■ **What needs to be done**:
Show each line from the records below in which the word "spinning" occurs.

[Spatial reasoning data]
* * *

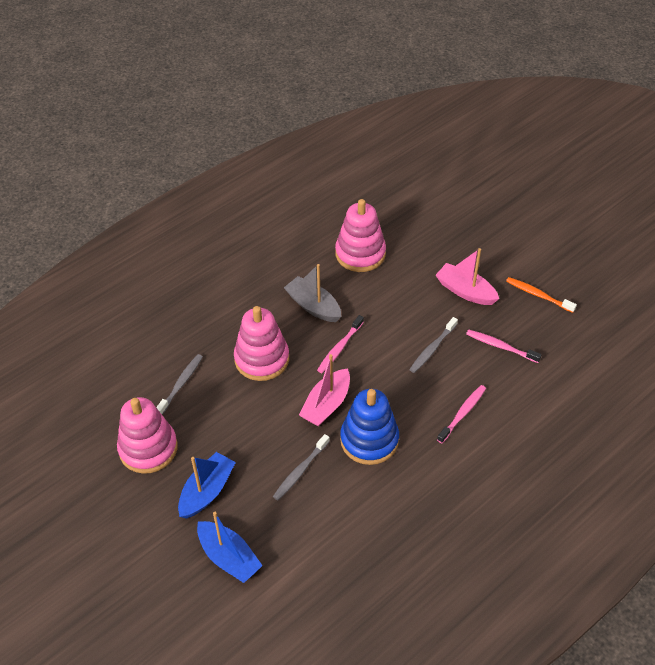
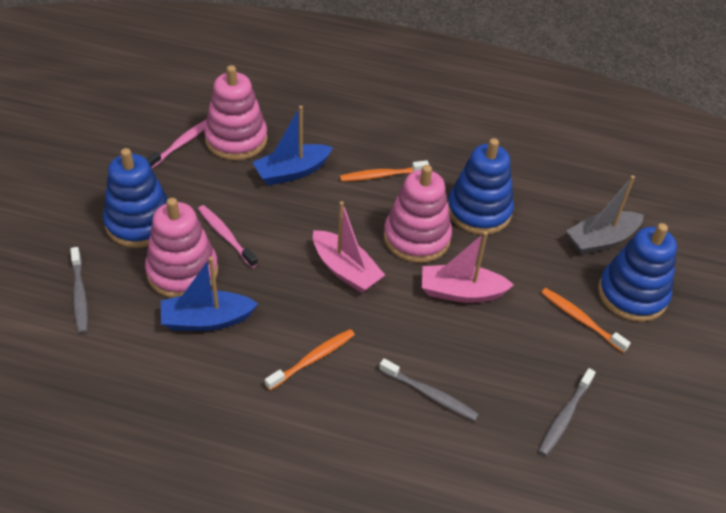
blue stacking toy: 1 -> 3
orange toothbrush: 1 -> 3
pink toothbrush: 3 -> 2

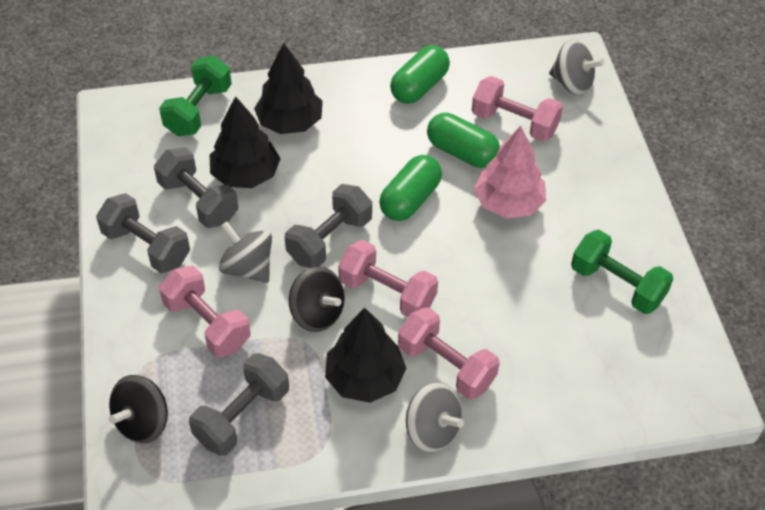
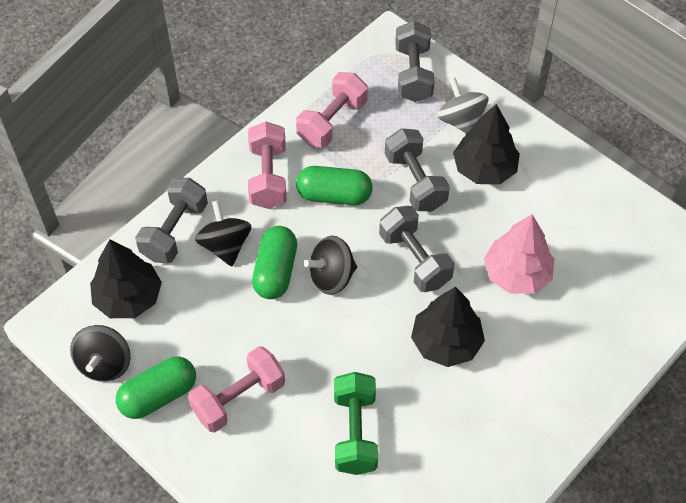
black spinning top: 2 -> 3
green dumbbell: 2 -> 1
grey spinning top: 3 -> 1
pink dumbbell: 4 -> 3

* * *

■ **Solution**:
black spinning top: 2 -> 3
grey spinning top: 3 -> 1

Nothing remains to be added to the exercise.